Extract, exactly and without pictures, every line from the one that includes "(96, 226) = (317, 339): white" through the final line of the material below.

Information shown section start

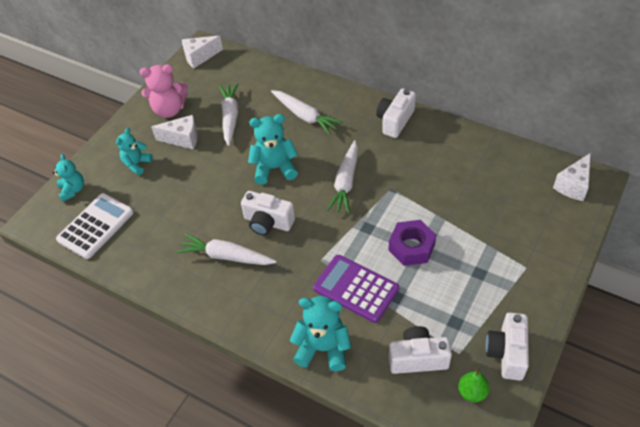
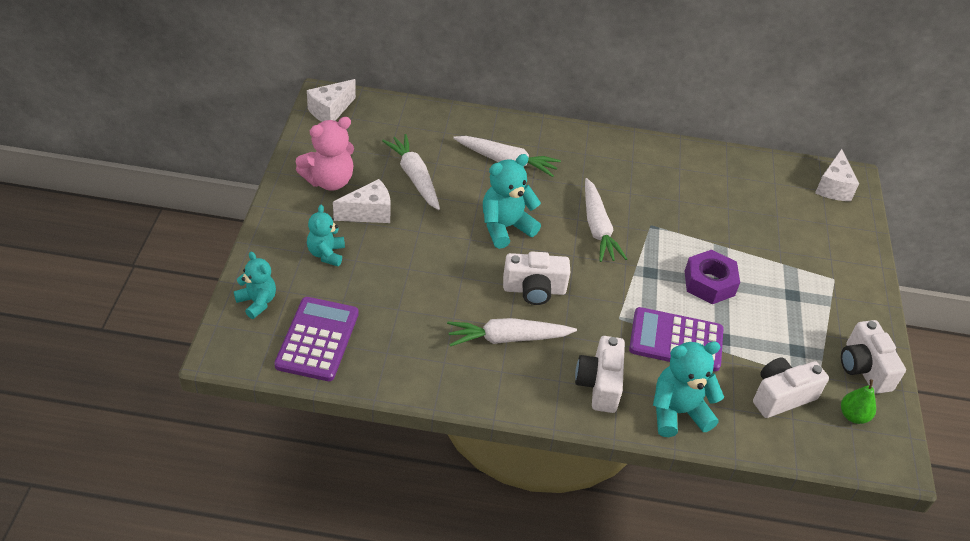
camera: 30 degrees left, 5 degrees down
(96, 226) = (317, 339): white calculator -> purple calculator
(395, 121) = (613, 150): white camera -> white camera (599, 384)

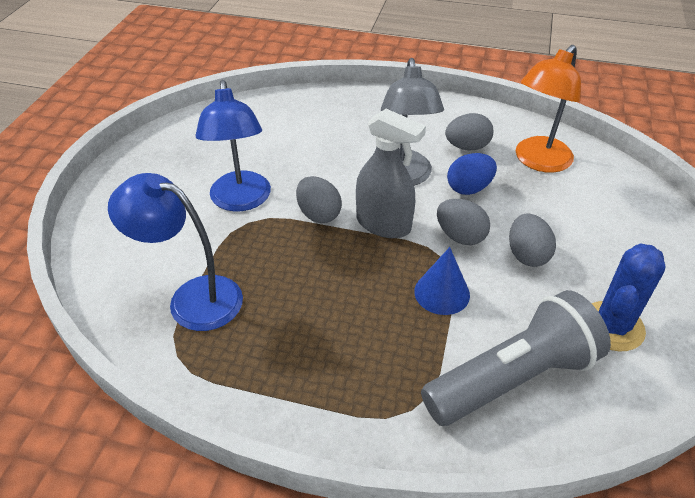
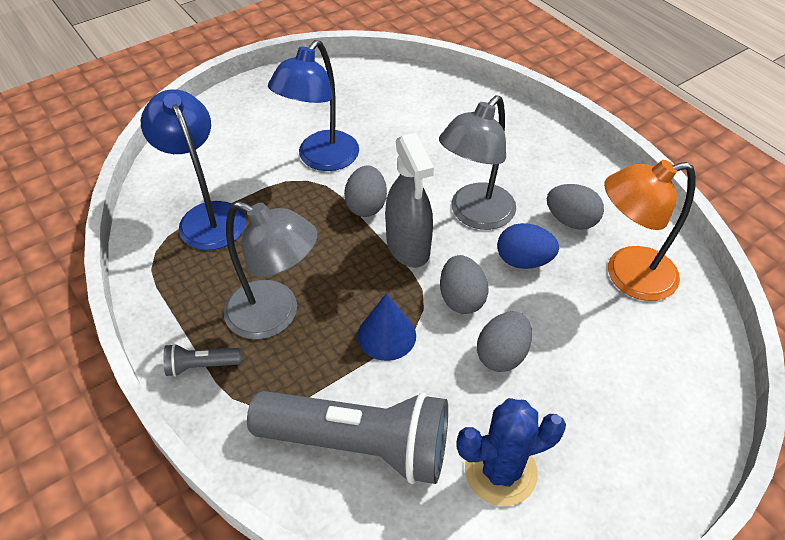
camera: 40 degrees right, 5 degrees up
(331, 413) = (201, 365): none -> grey flashlight
(344, 335) = (275, 315): none -> grey lamp

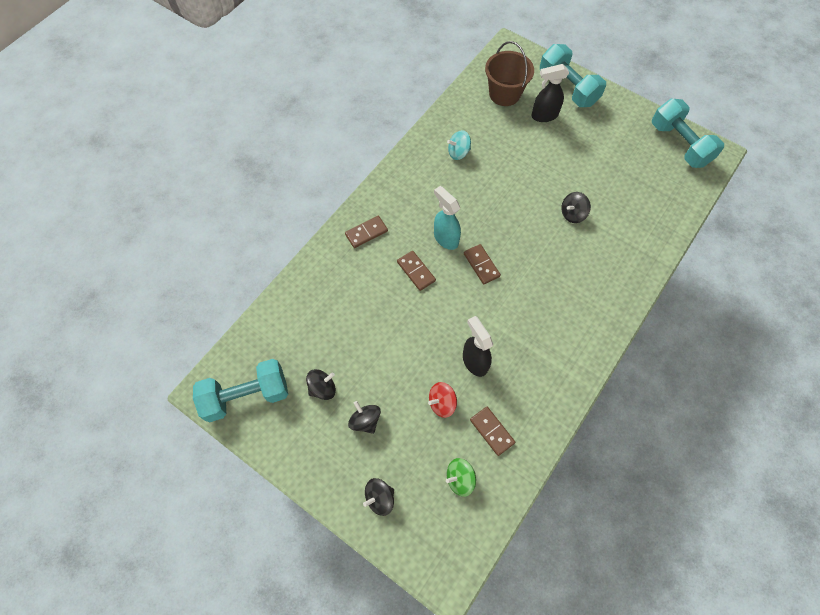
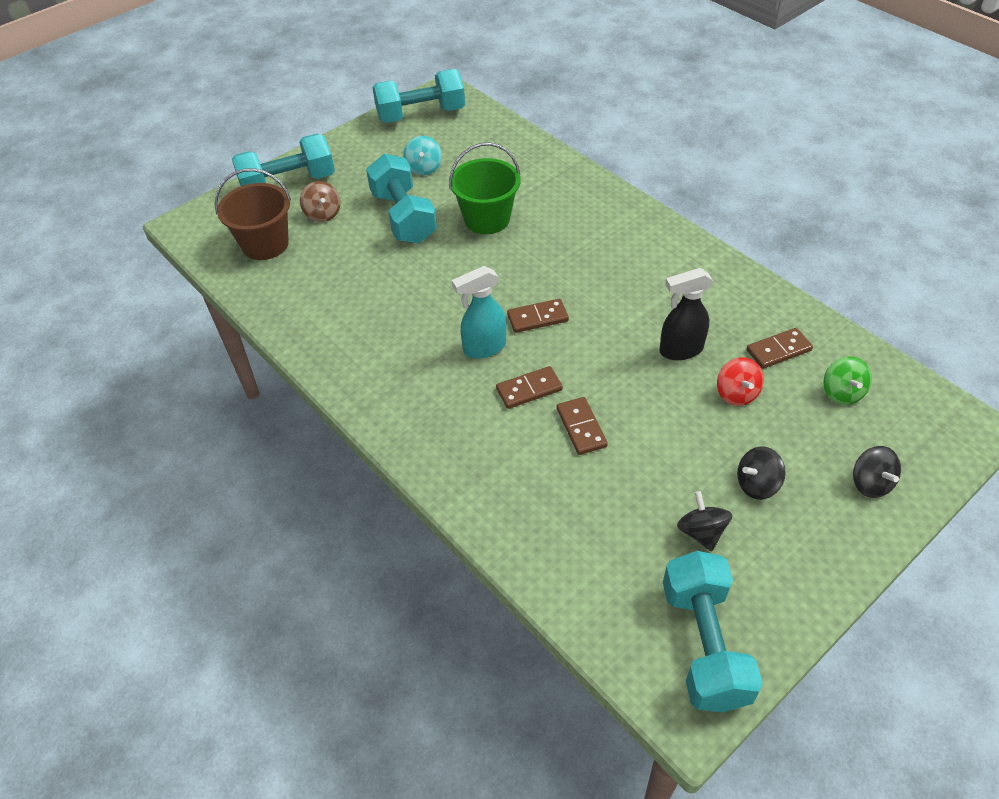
camera: 75 degrees left, 15 degrees down
(366, 233) = (444, 439): brown domino -> brown domino (581, 427)
(458, 152) = (343, 309): turquoise spinning top -> turquoise spinning top (424, 168)
(544, 116) = (323, 214): black spray bottle -> brown spinning top
(557, 162) = (403, 217): none -> turquoise dumbbell
(572, 214) = (487, 219): black spinning top -> green bucket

Information shown section end

Result of this task:
(96, 226) = (317, 339): white calculator -> purple calculator
(395, 121) = (613, 150): white camera -> white camera (599, 384)

camera: 40 degrees right, 5 degrees up
(331, 413) = (201, 365): none -> grey flashlight
(344, 335) = (275, 315): none -> grey lamp

camera: 75 degrees left, 15 degrees down
(366, 233) = (444, 439): brown domino -> brown domino (581, 427)
(458, 152) = (343, 309): turquoise spinning top -> turquoise spinning top (424, 168)
(544, 116) = (323, 214): black spray bottle -> brown spinning top
(557, 162) = (403, 217): none -> turquoise dumbbell
(572, 214) = (487, 219): black spinning top -> green bucket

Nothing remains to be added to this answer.